An exact reproduction of the data below is expected, free of images.
[Start of section]
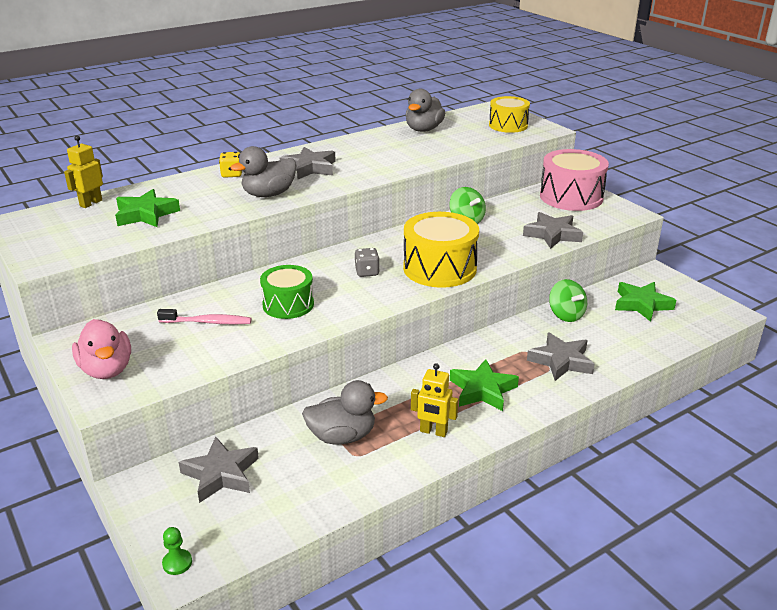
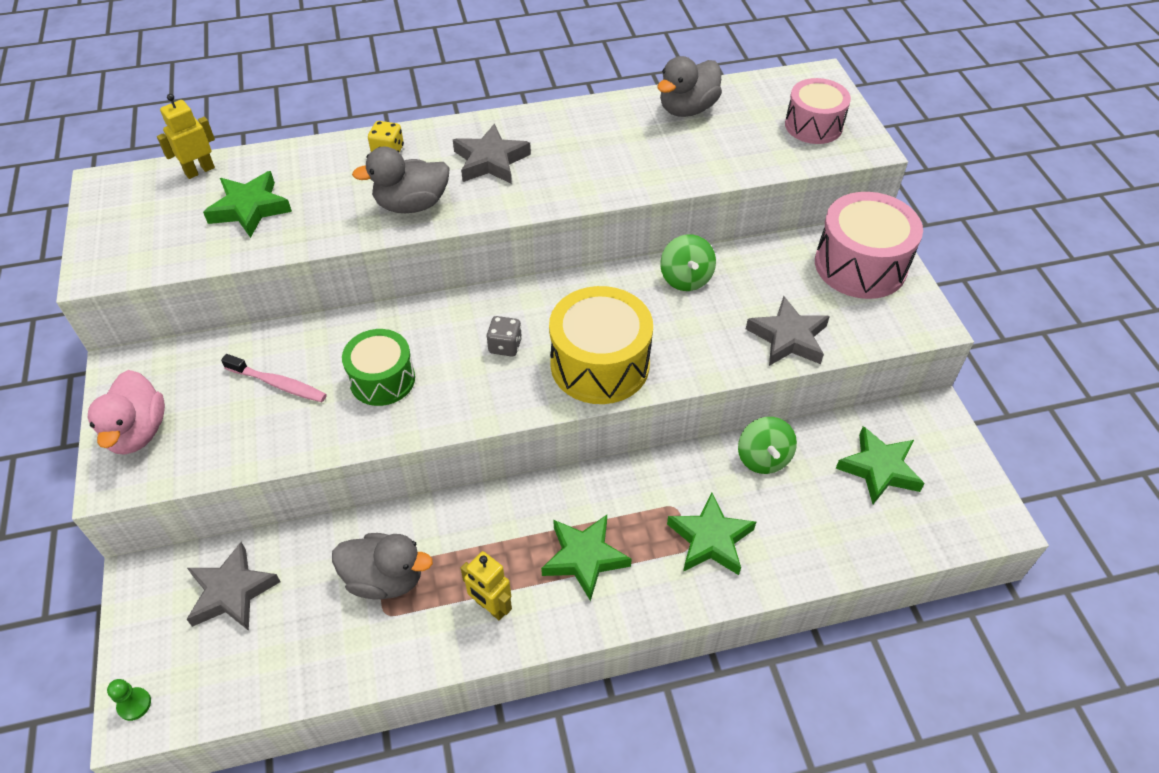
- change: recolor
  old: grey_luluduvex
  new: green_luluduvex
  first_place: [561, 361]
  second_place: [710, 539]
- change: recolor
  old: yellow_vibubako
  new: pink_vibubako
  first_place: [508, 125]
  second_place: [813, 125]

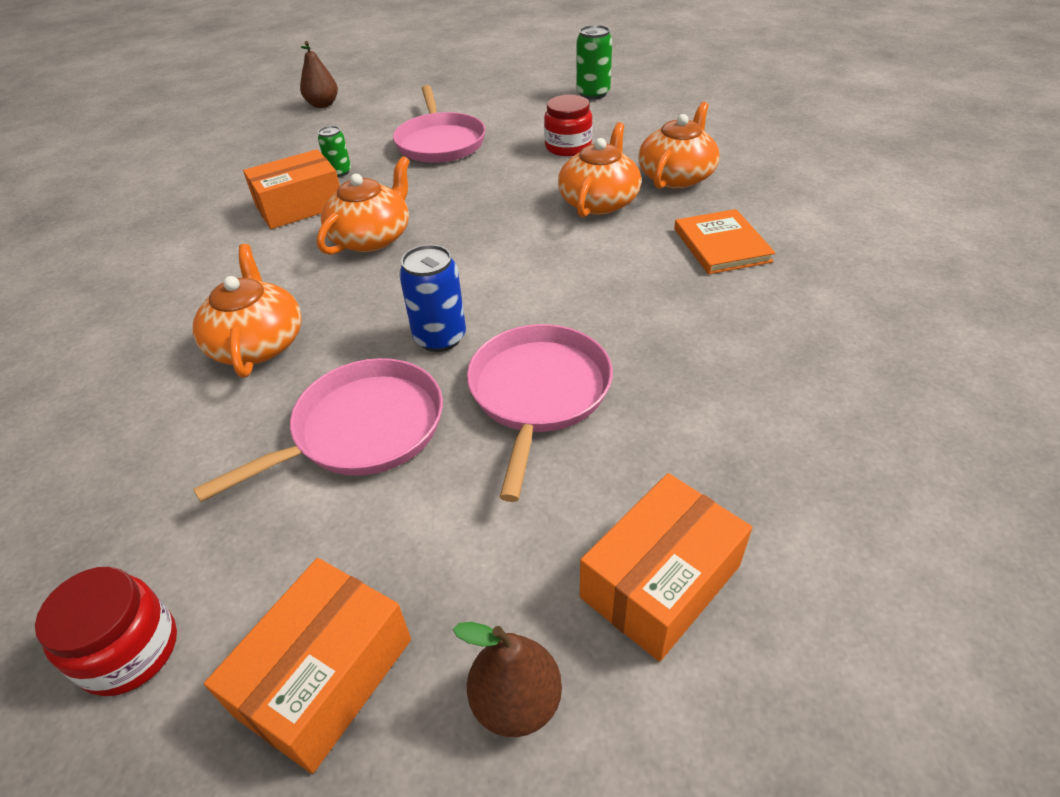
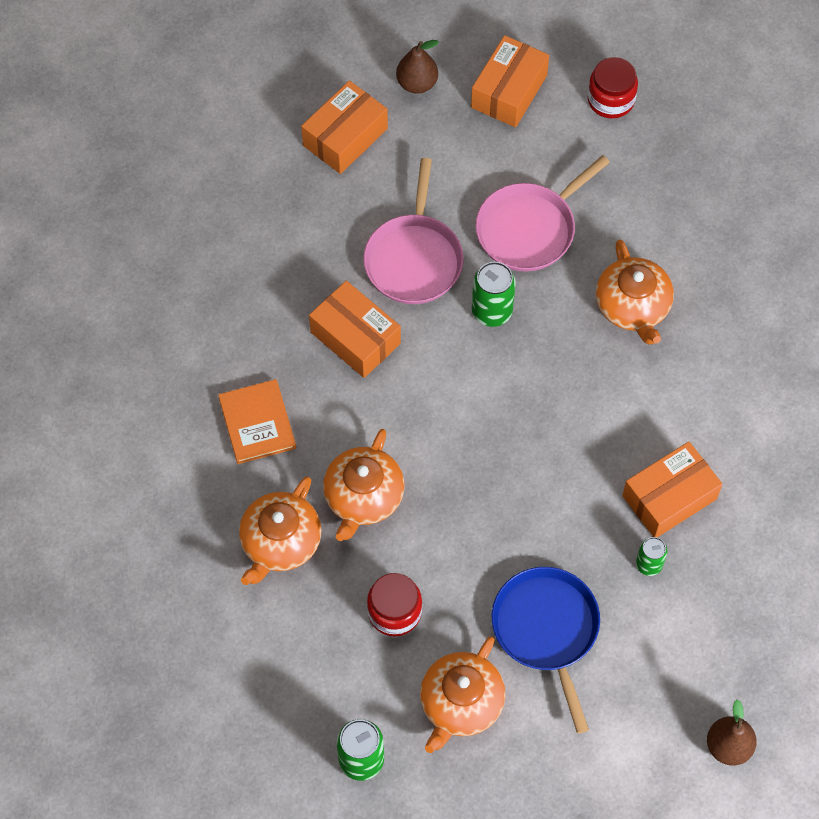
- change: insert
  new: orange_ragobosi
  second_place: [355, 338]
- change: move
  old: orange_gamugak
  first_place: [372, 237]
  second_place: [460, 703]
- change: recolor
  old: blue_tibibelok
  new: green_tibibelok
  first_place: [440, 338]
  second_place: [492, 311]
- change: recolor
  old: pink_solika
  new: blue_solika
  first_place: [440, 142]
  second_place: [547, 629]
[End of section]
• Output
- change: recolor
  old: grey_luluduvex
  new: green_luluduvex
  first_place: [561, 361]
  second_place: [710, 539]
- change: recolor
  old: yellow_vibubako
  new: pink_vibubako
  first_place: [508, 125]
  second_place: [813, 125]

- change: insert
  new: orange_ragobosi
  second_place: [355, 338]
- change: move
  old: orange_gamugak
  first_place: [372, 237]
  second_place: [460, 703]
- change: recolor
  old: blue_tibibelok
  new: green_tibibelok
  first_place: [440, 338]
  second_place: [492, 311]
- change: recolor
  old: pink_solika
  new: blue_solika
  first_place: [440, 142]
  second_place: [547, 629]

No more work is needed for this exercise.